**To do:**
Every entry below should appear in the answer exactly as written, apart from the pictures.
*** Supplied information ***
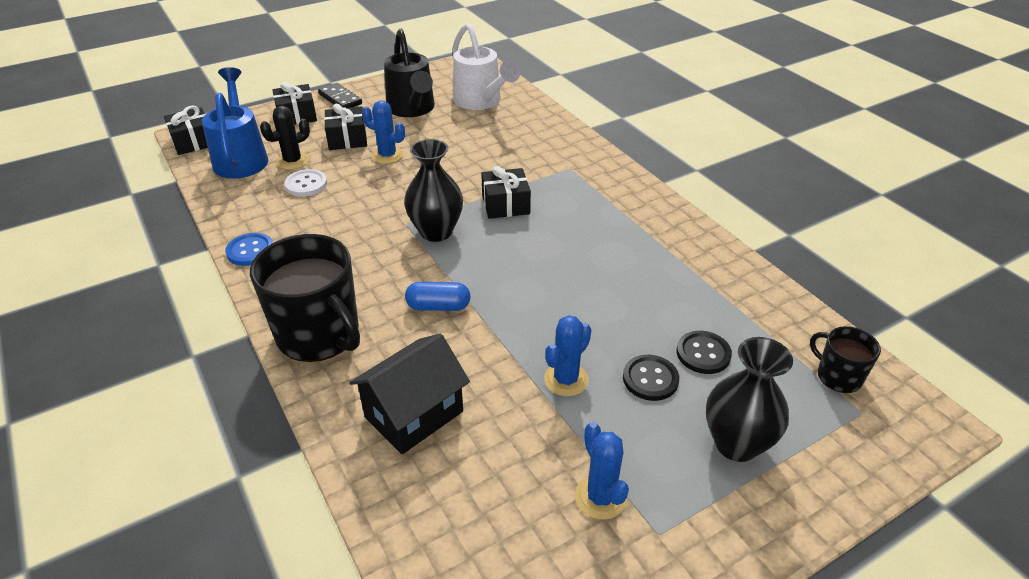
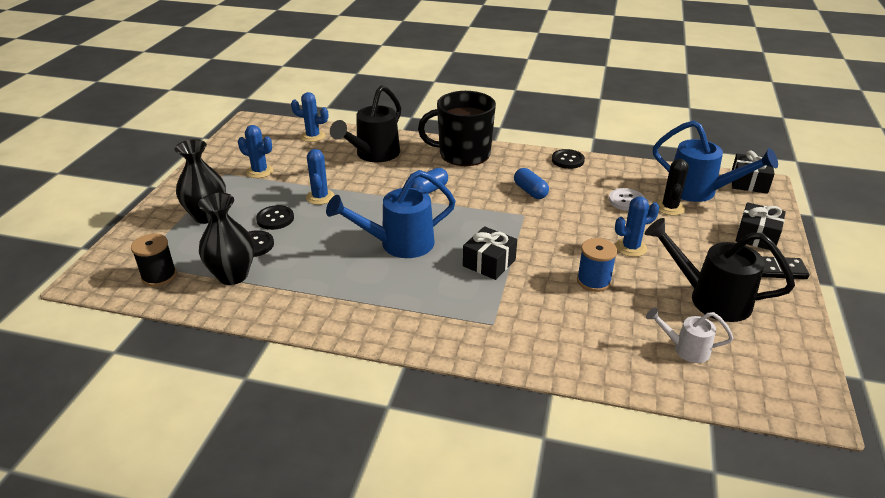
camera: 135 degrees right, 5 degrees down
(250, 251) = (567, 160): blue button -> black button
(347, 139) = (683, 242): black gift -> none
(355, 241) = (530, 191): none -> blue capsule
(414, 414) = (373, 155): black house -> black watering can
(436, 232) = (498, 221): black vase -> black vase (233, 275)
(439, 537) = (313, 136): none -> blue cactus
(457, 153) = (593, 281): none -> blue spool
(481, 102) = (685, 349): white watering can -> white watering can, size x0.54
(555, 264) = (398, 244): none -> blue watering can
(838, 376) = (159, 276): black mug -> black spool

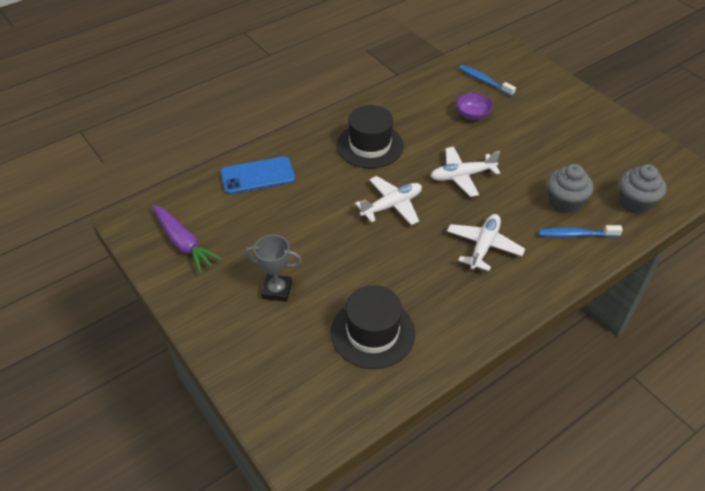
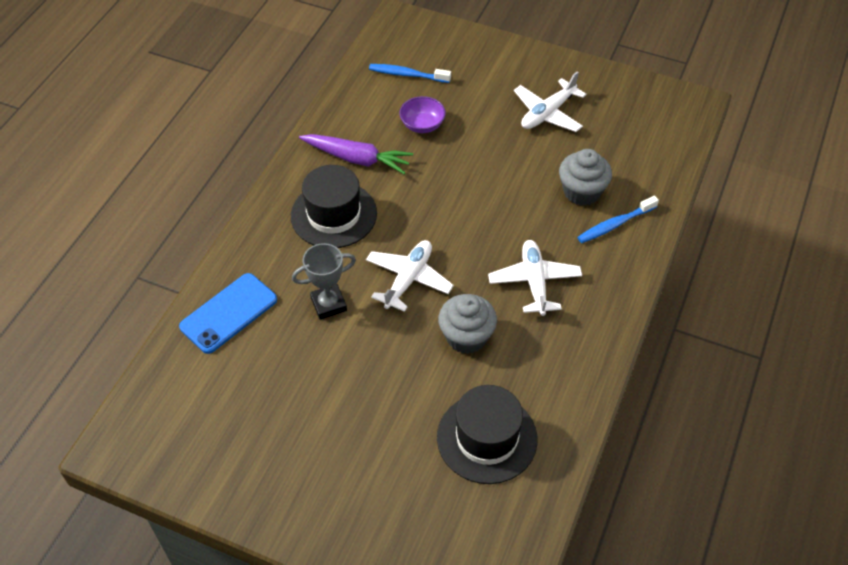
camera: 30 degrees left, 5 degrees up
(184, 243) = (203, 441): purple carrot -> purple carrot (357, 159)
(277, 290) = (352, 443): grey trophy -> grey trophy (328, 304)
(462, 176) = (459, 208): white plane -> white plane (548, 113)
(635, 203) = (648, 161): grey cupcake -> grey cupcake (466, 337)

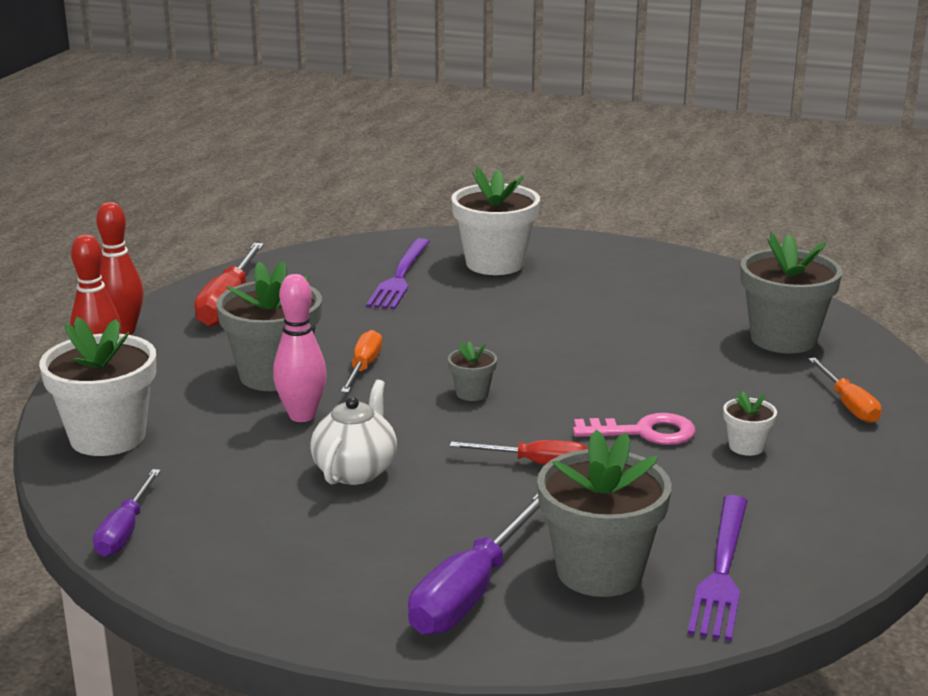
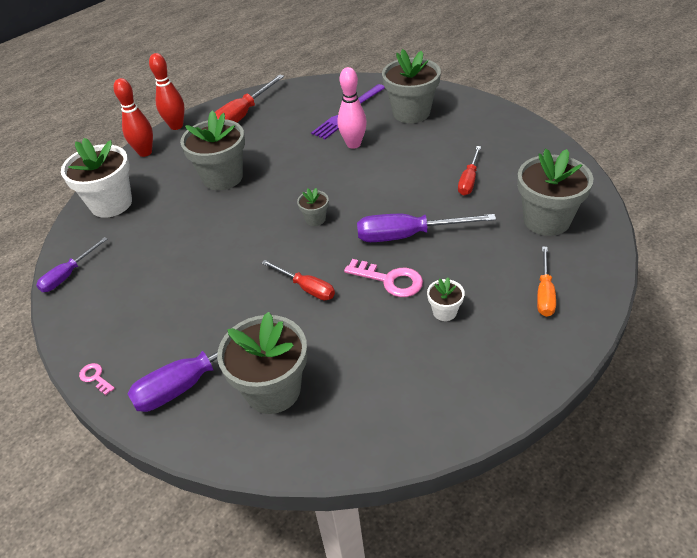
camera: 30 degrees right, 20 degrees up
(302, 416) = (213, 213): pink bowling pin -> pink bowling pin (353, 144)
(310, 627) = (95, 377): none -> pink key
(355, 471) = (207, 264): white teapot -> none
(363, 367) = (273, 183): orange screwdriver -> none
(495, 263) = (411, 113): white flower pot -> grey flower pot
(622, 385) = (408, 235): none -> purple screwdriver
(647, 318) = (469, 180): none -> red screwdriver
(722, 571) = (344, 416): purple fork -> none

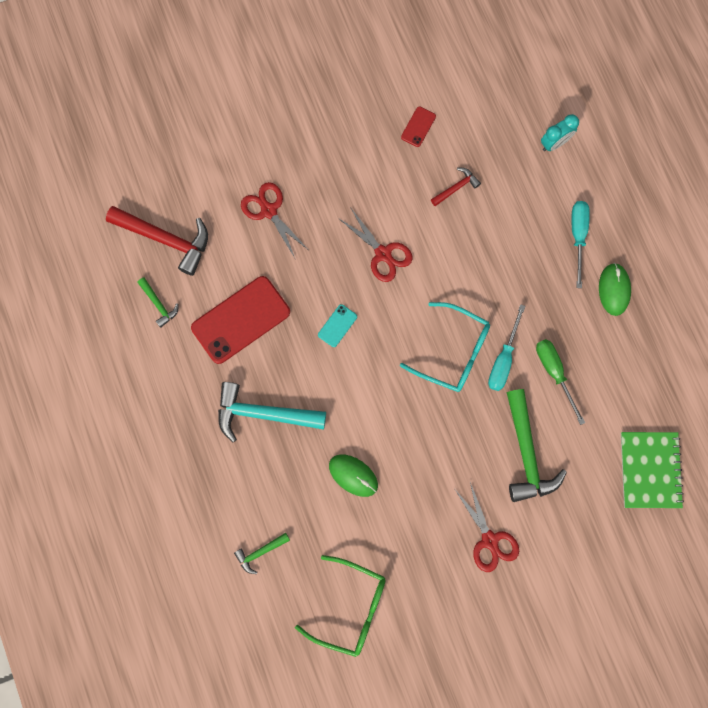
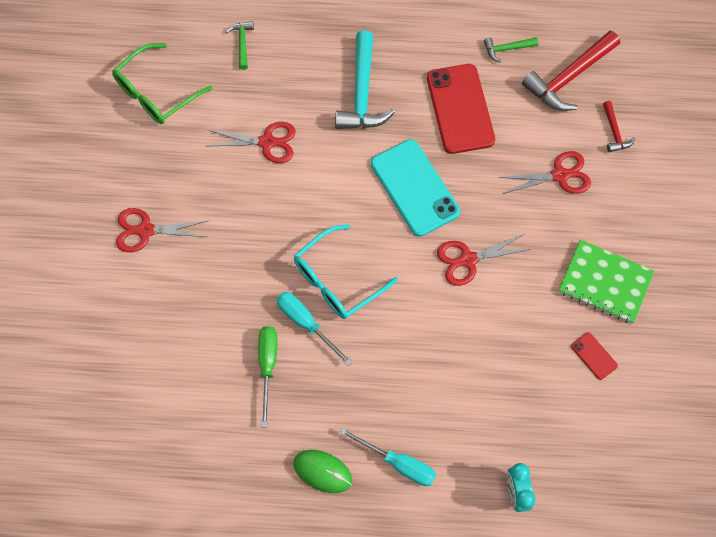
camera: 115 degrees right, 10 degrees down
(263, 413) = (362, 93): turquoise hammer -> turquoise hammer turned 150 degrees clockwise
(337, 325) = (414, 188): turquoise phone -> turquoise phone, size x2.26
(353, 475) = (267, 142): green mouse -> red scissors
(456, 187) = (508, 363): red hammer -> red hammer (614, 132)
(526, 453) = (205, 301): green hammer -> none
(554, 373) = (267, 366): green screwdriver -> green screwdriver turned 90 degrees counterclockwise
(650, 470) = (124, 410): green notebook -> green notebook (605, 282)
*** End of Supplied information ***
**Reply to the exercise:**
camera: 135 degrees right, 5 degrees down
(250, 251) = (567, 160): blue button -> black button
(347, 139) = (683, 242): black gift -> none
(355, 241) = (530, 191): none -> blue capsule
(414, 414) = (373, 155): black house -> black watering can
(436, 232) = (498, 221): black vase -> black vase (233, 275)
(439, 537) = (313, 136): none -> blue cactus
(457, 153) = (593, 281): none -> blue spool
(481, 102) = (685, 349): white watering can -> white watering can, size x0.54
(555, 264) = (398, 244): none -> blue watering can
(838, 376) = (159, 276): black mug -> black spool

camera: 30 degrees left, 5 degrees up
(184, 243) = (203, 441): purple carrot -> purple carrot (357, 159)
(277, 290) = (352, 443): grey trophy -> grey trophy (328, 304)
(462, 176) = (459, 208): white plane -> white plane (548, 113)
(635, 203) = (648, 161): grey cupcake -> grey cupcake (466, 337)

camera: 30 degrees right, 20 degrees up
(302, 416) = (213, 213): pink bowling pin -> pink bowling pin (353, 144)
(310, 627) = (95, 377): none -> pink key
(355, 471) = (207, 264): white teapot -> none
(363, 367) = (273, 183): orange screwdriver -> none
(495, 263) = (411, 113): white flower pot -> grey flower pot
(622, 385) = (408, 235): none -> purple screwdriver
(647, 318) = (469, 180): none -> red screwdriver
(722, 571) = (344, 416): purple fork -> none

camera: 115 degrees right, 10 degrees down
(263, 413) = (362, 93): turquoise hammer -> turquoise hammer turned 150 degrees clockwise
(337, 325) = (414, 188): turquoise phone -> turquoise phone, size x2.26
(353, 475) = (267, 142): green mouse -> red scissors
(456, 187) = (508, 363): red hammer -> red hammer (614, 132)
(526, 453) = (205, 301): green hammer -> none
(554, 373) = (267, 366): green screwdriver -> green screwdriver turned 90 degrees counterclockwise
(650, 470) = (124, 410): green notebook -> green notebook (605, 282)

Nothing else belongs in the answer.